Directions for this task =>
Return the listing exactly as it appears, but strip out the images.
==========
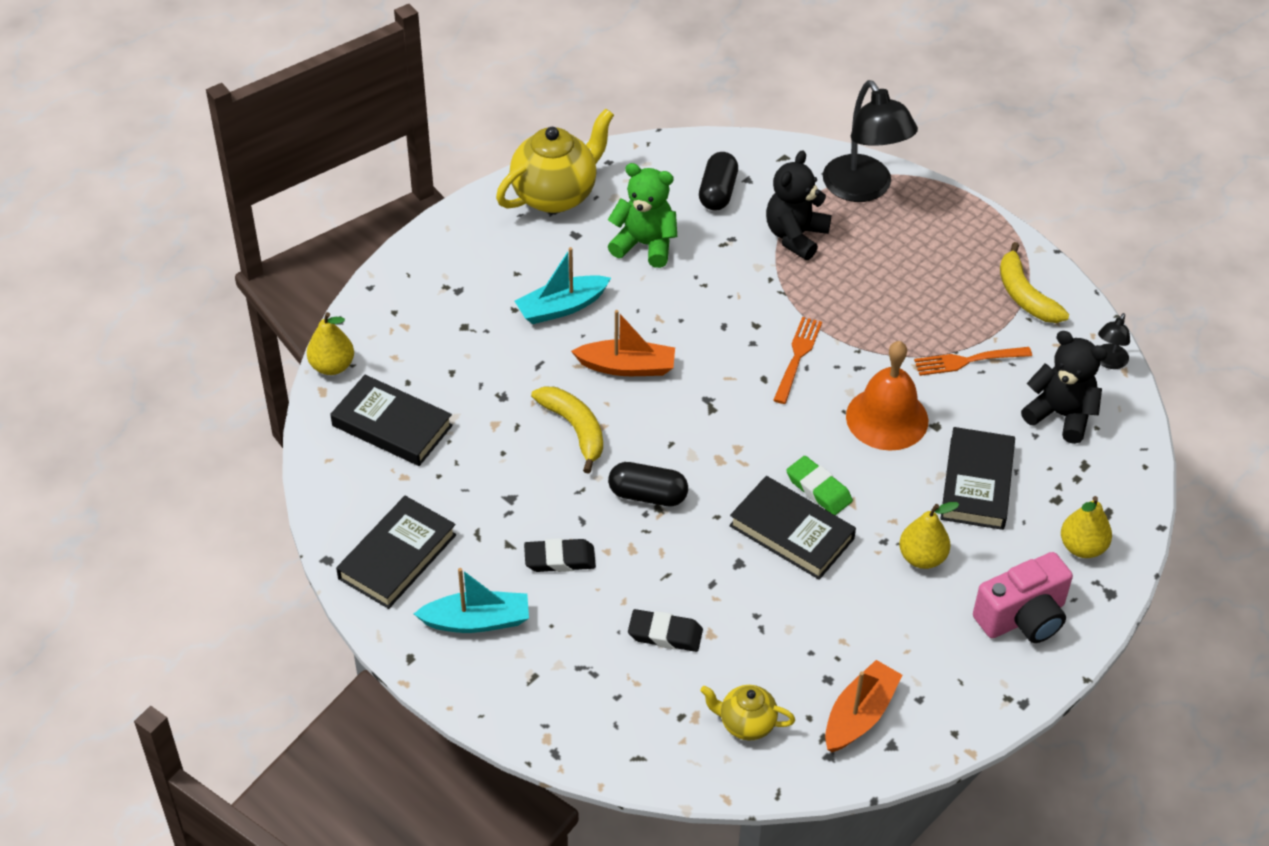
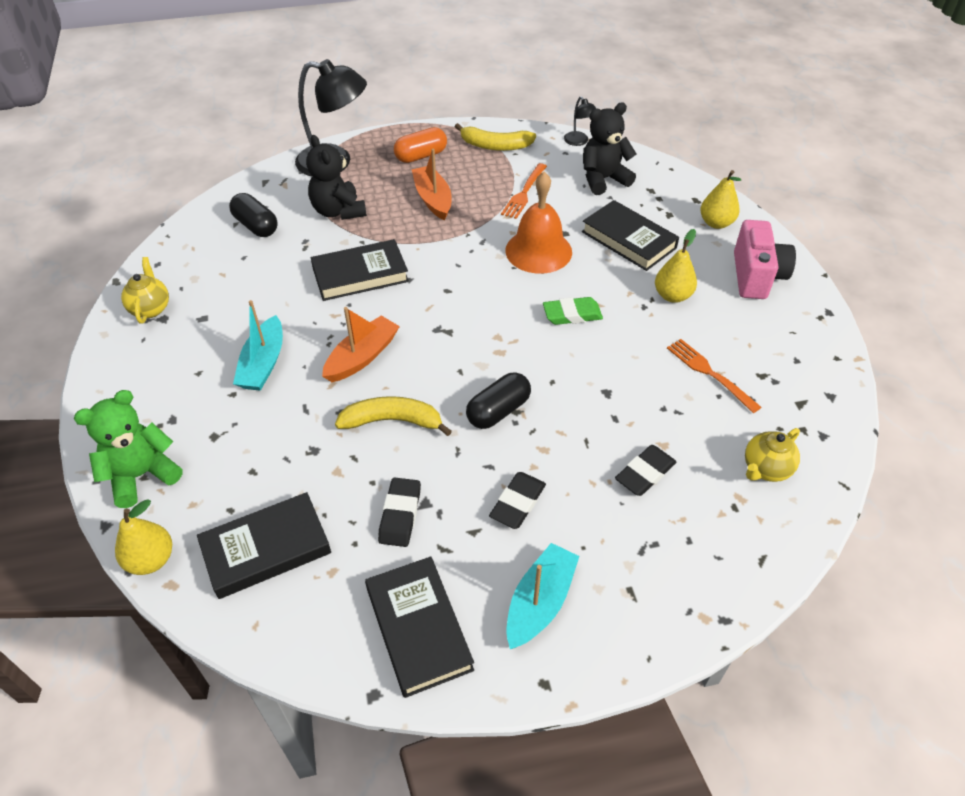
camera: 55 degrees left, 0 degrees up
(486, 488) = (400, 515): none -> black eraser
(555, 195) = (151, 308): yellow teapot -> yellow teapot, size x0.54
(645, 245) = (258, 286): green teddy bear -> green teddy bear (142, 475)
(791, 532) = (600, 348): black book -> black book (360, 275)
(797, 357) = (444, 264): orange fork -> orange fork (709, 373)
(859, 715) = (793, 399): orange boat -> orange boat (433, 199)
(944, 246) = (421, 156): none -> orange capsule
==========
Exercise solution =>
camera: 55 degrees left, 0 degrees up
(486, 488) = (400, 515): none -> black eraser
(555, 195) = (151, 308): yellow teapot -> yellow teapot, size x0.54
(645, 245) = (258, 286): green teddy bear -> green teddy bear (142, 475)
(791, 532) = (600, 348): black book -> black book (360, 275)
(797, 357) = (444, 264): orange fork -> orange fork (709, 373)
(859, 715) = (793, 399): orange boat -> orange boat (433, 199)
(944, 246) = (421, 156): none -> orange capsule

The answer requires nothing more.